- Opening Delimiter -
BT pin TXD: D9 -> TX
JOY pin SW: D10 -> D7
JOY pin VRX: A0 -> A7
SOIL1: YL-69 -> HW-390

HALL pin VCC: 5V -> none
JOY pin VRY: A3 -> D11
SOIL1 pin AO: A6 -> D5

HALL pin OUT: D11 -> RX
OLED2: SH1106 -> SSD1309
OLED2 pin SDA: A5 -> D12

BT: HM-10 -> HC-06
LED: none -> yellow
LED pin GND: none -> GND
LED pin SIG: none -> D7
- Closing Delimiter -
- Opening Delimiter -
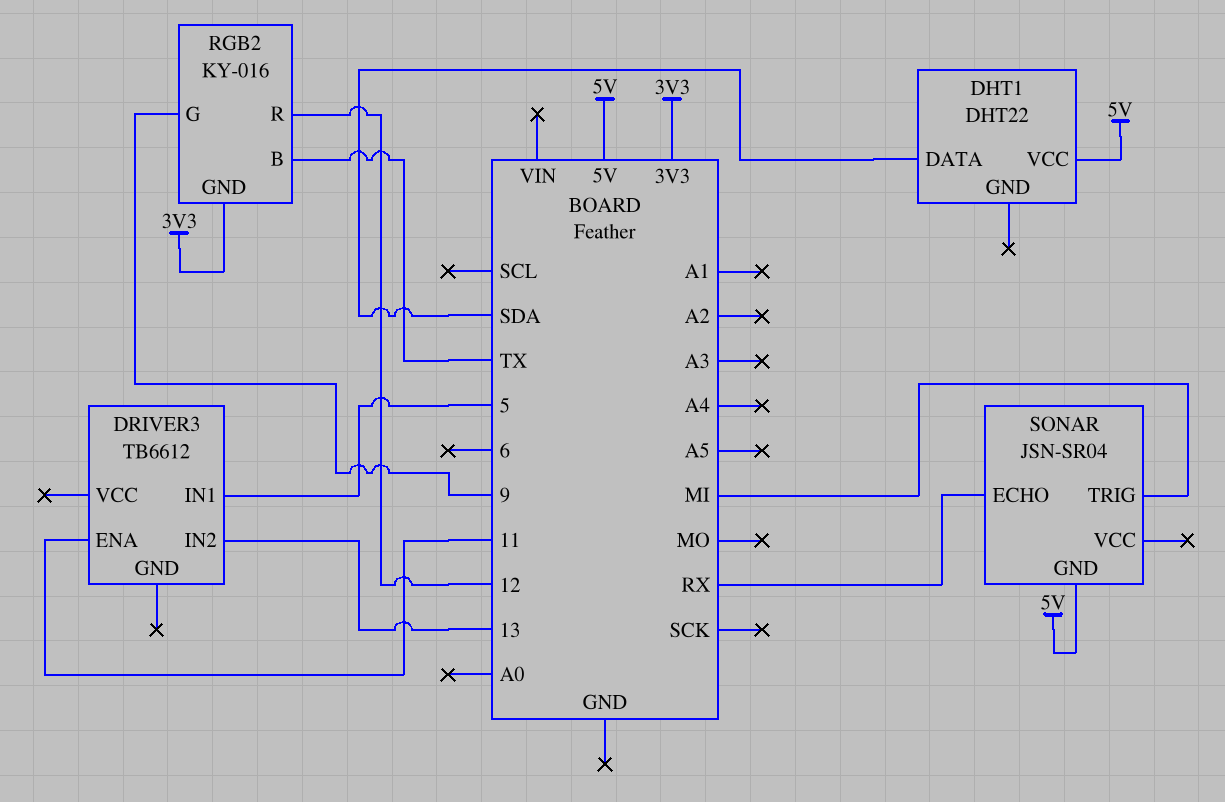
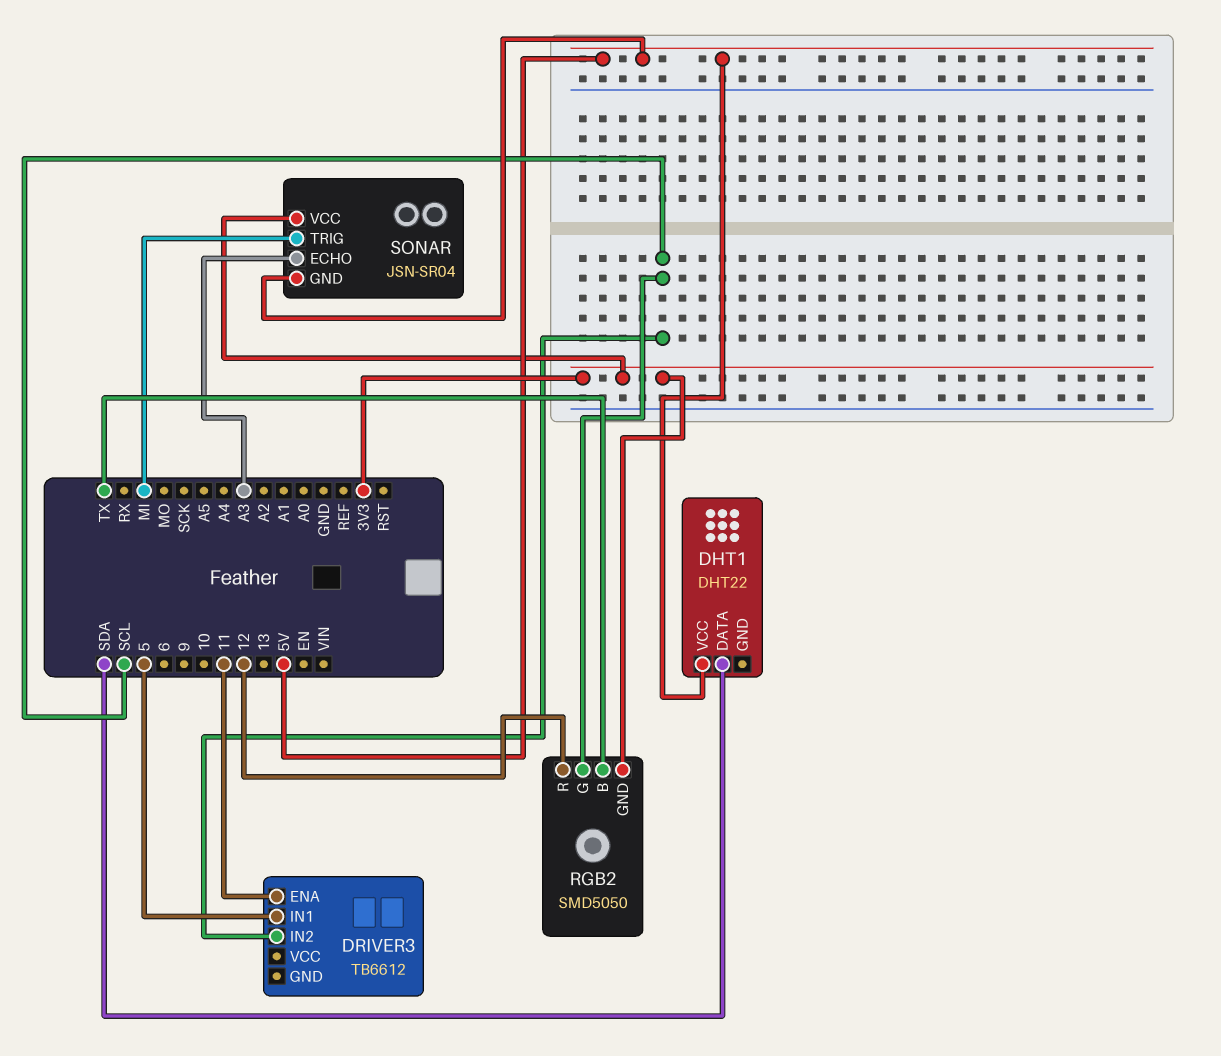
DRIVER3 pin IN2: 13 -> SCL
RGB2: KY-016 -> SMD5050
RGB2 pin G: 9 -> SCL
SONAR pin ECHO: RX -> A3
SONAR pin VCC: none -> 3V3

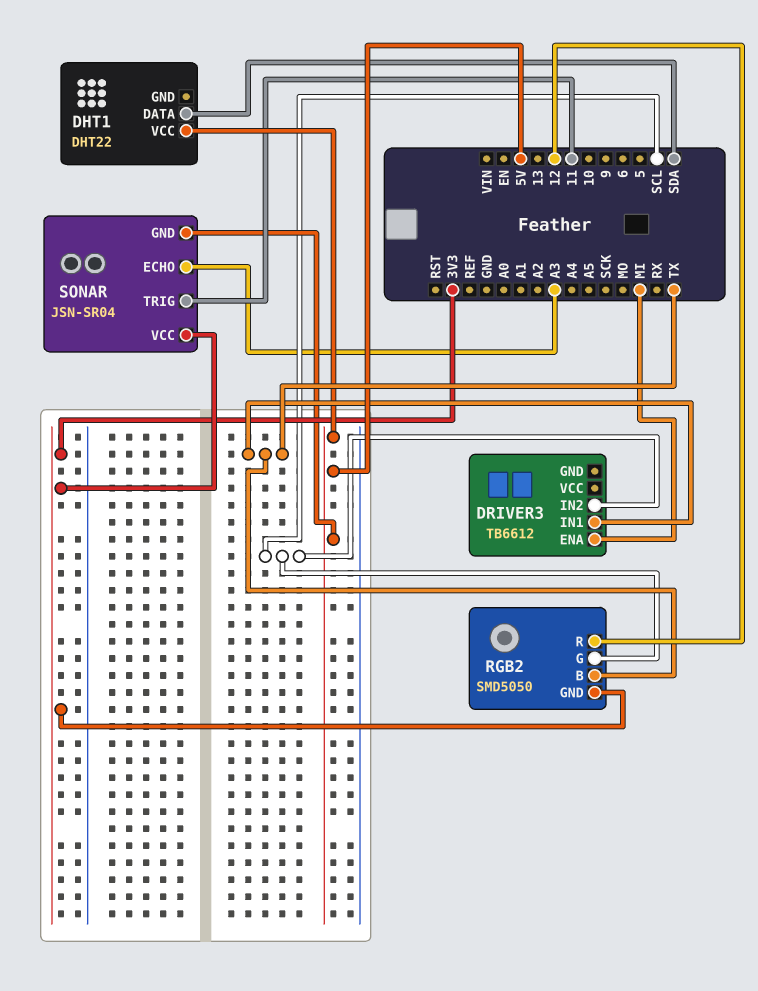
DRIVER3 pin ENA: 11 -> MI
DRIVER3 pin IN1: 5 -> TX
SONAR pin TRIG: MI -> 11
- Closing Delimiter -
- Opening Delimiter -
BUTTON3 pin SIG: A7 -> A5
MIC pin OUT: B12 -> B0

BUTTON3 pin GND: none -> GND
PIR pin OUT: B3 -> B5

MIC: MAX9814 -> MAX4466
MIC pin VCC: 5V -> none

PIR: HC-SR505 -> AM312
- Closing Delimiter -
TASK GOAL:
There is a run of lines above from the one with "MIC: MAX9814 -> MAX4466" to the one with "PIR: HC-SR505 -> AM312"; print exactly that run, both ends included, and nothing else.

EXPECTED ANSWER:
MIC: MAX9814 -> MAX4466
MIC pin VCC: 5V -> none

PIR: HC-SR505 -> AM312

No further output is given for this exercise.